[Records from a data source]:
-------------------------

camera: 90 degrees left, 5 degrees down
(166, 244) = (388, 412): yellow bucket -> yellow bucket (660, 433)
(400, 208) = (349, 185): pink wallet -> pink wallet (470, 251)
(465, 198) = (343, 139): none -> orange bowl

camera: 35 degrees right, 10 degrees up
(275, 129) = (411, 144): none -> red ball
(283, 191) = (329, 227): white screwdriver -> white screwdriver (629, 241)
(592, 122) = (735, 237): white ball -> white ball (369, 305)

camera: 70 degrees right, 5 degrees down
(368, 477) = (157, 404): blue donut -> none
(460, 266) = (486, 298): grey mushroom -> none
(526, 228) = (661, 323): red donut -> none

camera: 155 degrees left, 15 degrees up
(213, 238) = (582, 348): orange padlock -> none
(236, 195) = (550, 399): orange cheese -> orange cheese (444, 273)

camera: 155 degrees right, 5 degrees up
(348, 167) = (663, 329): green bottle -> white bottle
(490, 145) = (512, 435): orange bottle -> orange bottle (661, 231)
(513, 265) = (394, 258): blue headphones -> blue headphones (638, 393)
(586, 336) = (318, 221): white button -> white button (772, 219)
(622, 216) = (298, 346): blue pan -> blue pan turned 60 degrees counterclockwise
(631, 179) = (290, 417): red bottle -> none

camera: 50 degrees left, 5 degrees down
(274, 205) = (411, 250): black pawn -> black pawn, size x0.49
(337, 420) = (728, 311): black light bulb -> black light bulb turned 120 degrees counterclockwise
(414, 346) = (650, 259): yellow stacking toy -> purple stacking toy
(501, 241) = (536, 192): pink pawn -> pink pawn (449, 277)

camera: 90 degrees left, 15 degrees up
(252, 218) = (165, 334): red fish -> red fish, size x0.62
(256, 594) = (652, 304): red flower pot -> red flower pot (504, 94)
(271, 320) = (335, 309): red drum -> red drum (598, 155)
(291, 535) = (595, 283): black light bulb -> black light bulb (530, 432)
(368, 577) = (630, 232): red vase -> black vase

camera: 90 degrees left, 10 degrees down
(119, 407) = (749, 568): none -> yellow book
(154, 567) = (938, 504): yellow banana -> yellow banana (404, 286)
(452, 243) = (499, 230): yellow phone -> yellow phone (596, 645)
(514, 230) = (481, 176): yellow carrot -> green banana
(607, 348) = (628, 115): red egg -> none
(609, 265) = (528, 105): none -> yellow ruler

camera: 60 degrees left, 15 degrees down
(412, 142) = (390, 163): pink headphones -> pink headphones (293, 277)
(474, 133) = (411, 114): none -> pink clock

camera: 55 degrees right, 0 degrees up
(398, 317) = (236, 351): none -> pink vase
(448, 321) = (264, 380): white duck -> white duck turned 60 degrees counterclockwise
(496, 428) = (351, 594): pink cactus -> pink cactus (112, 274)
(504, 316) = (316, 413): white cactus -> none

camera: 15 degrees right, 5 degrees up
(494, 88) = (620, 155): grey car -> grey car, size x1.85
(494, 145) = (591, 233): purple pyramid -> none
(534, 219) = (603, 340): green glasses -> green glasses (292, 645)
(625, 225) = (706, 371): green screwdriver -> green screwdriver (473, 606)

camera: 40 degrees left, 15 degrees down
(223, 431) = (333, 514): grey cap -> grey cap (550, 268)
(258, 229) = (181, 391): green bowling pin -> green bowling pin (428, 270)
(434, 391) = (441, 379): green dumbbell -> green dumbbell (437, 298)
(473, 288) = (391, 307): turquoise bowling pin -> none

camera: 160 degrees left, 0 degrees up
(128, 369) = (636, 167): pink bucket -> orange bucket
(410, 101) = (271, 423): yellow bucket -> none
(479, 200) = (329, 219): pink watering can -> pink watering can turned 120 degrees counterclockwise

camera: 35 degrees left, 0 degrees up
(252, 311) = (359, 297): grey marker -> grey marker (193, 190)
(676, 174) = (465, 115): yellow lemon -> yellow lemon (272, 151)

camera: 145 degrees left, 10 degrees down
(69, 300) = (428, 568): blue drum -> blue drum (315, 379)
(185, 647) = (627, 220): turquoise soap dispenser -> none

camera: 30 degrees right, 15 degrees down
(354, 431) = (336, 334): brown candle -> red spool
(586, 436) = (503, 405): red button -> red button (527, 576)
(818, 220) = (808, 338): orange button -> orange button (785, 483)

-------------------------

[ABOUT THIS TASK]:
Transcribe exactly, and only, the lines from the opening line of the records through the line containing "camera: 35 degrees right, 10 degrees up".

[FINISHED EXERCISE]:
camera: 90 degrees left, 5 degrees down
(166, 244) = (388, 412): yellow bucket -> yellow bucket (660, 433)
(400, 208) = (349, 185): pink wallet -> pink wallet (470, 251)
(465, 198) = (343, 139): none -> orange bowl

camera: 35 degrees right, 10 degrees up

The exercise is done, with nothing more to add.